EXERCISE DETAILS: What number of lines in the material contain the word "yellow"? Give that number alone.

DATASET SECTION:
◆ ◆ ◆ ◆ ◆ ◆ ◆

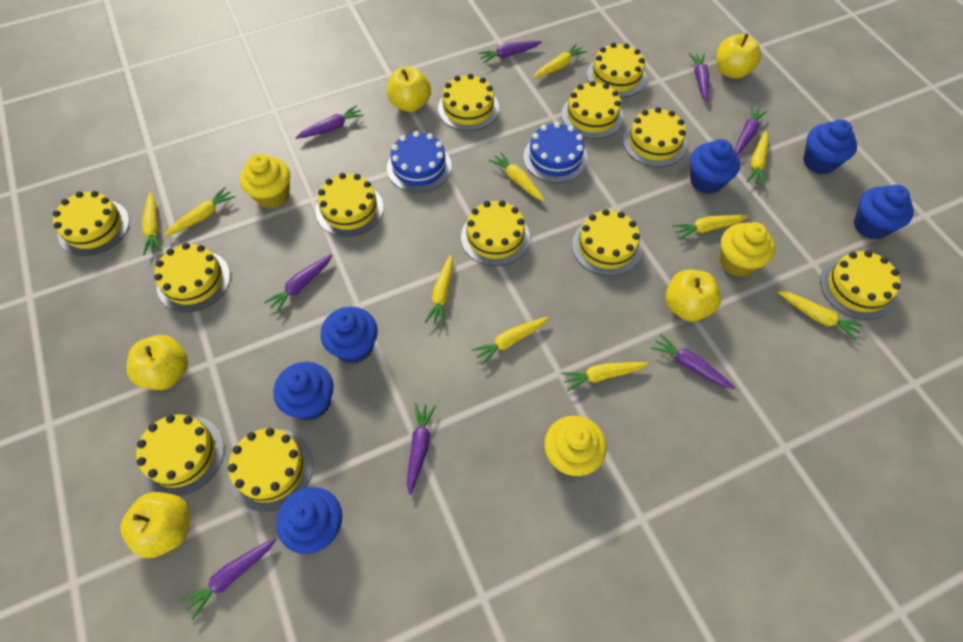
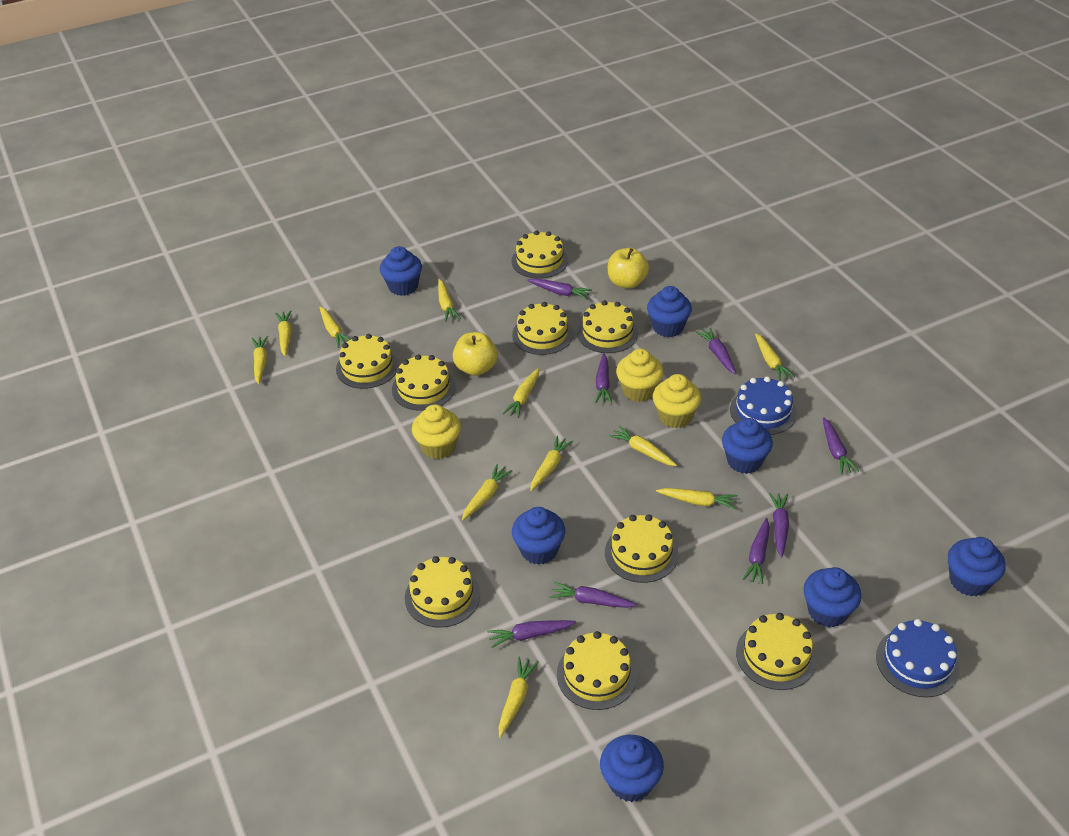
blue cupcake: 6 -> 7
yellow apple: 5 -> 2
yellow cake: 12 -> 9
yellow carrot: 10 -> 11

◆ ◆ ◆ ◆ ◆ ◆ ◆

OUTPUT FOR THIS EXERCISE: 3